### PROBLEM REQUIREMENTS
The records follow. Filter them to the lines that hold "TICK".

Before-and-after change records:
_____

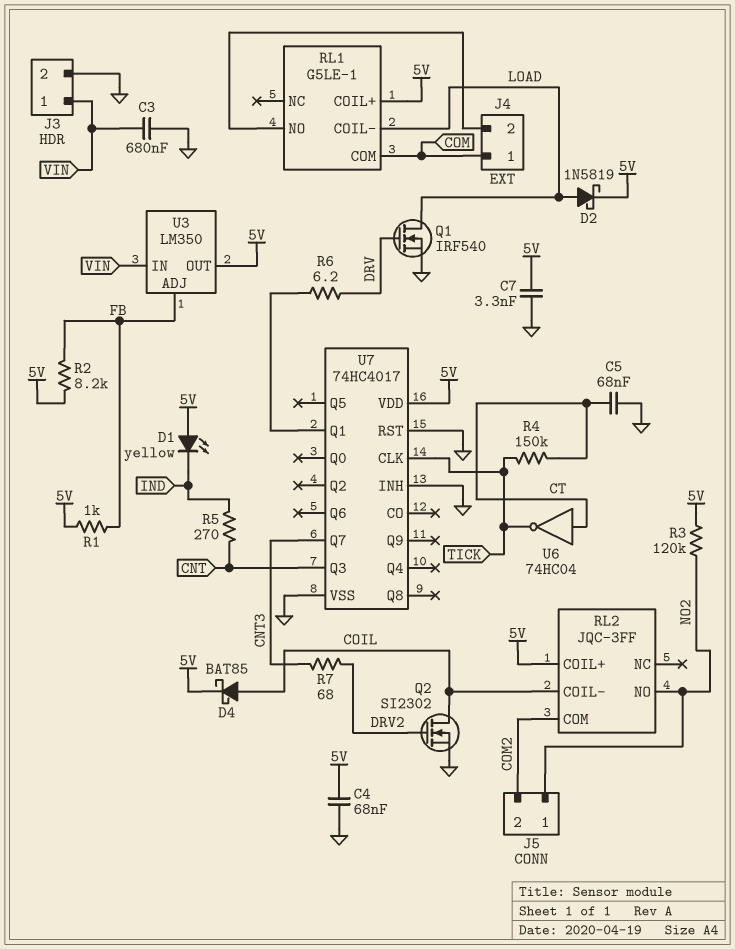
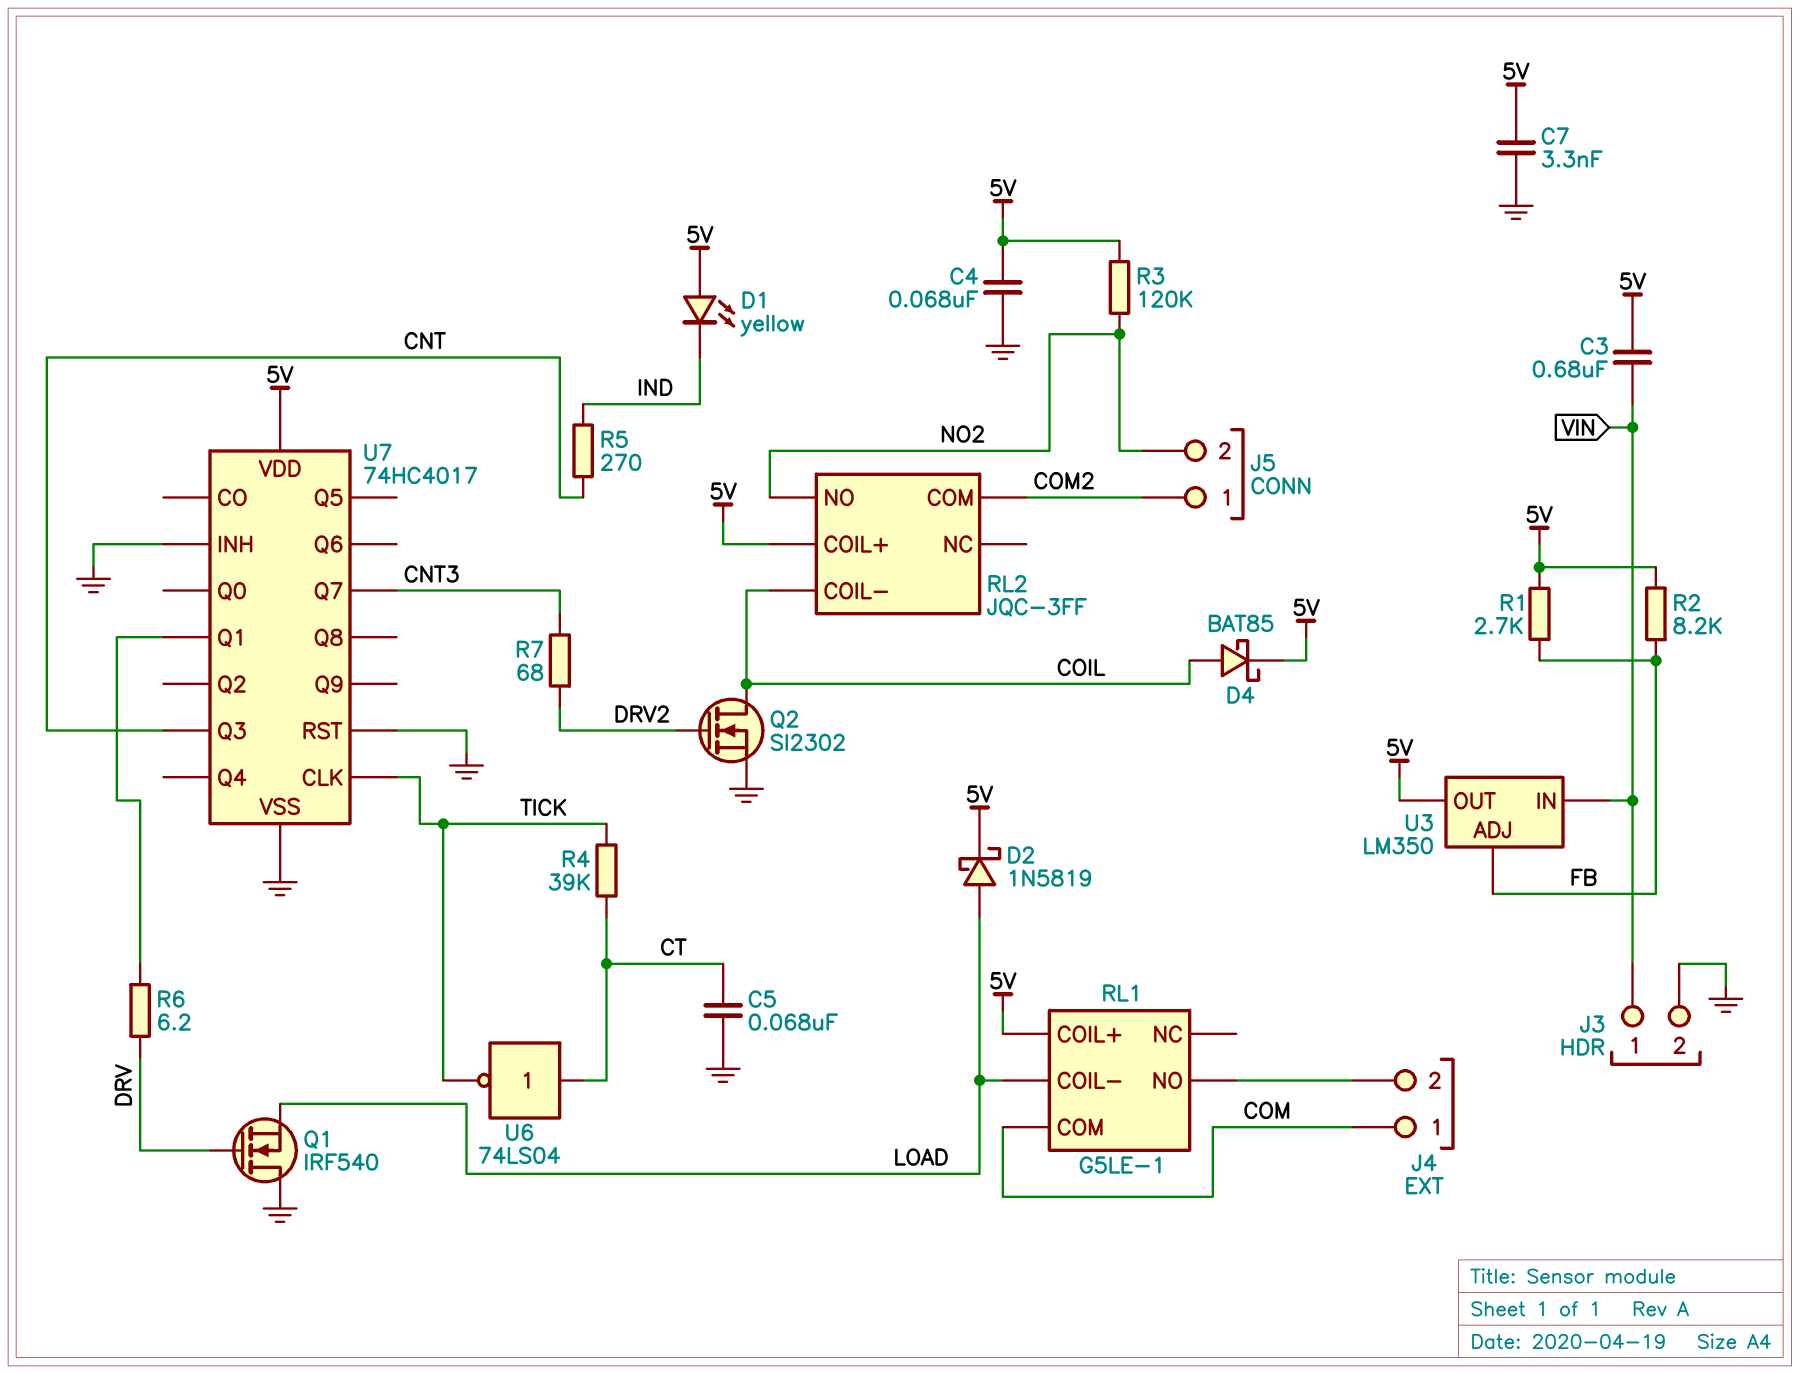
C3: 680nF (GND, VIN) -> 680nF (5V, VIN)
J5 pin 1: NO2 -> COM2
J5 pin 2: COM2 -> NO2
Q1: NMOS IRF540 (G DRV, D LOAD, S GND) -> NMOS IRF540 (G DRV, D GND, S LOAD)
R1: 1k (5V, FB) -> 2.7k (5V, FB)
R4: 150k (CT, TICK) -> 39k (CT, TICK)
U6: NOT 74HC04 (in CT, out TICK) -> NOT 74LS04 (in CT, out TICK)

_____

### EXERCISE RESULT
R4: 150k (CT, TICK) -> 39k (CT, TICK)
U6: NOT 74HC04 (in CT, out TICK) -> NOT 74LS04 (in CT, out TICK)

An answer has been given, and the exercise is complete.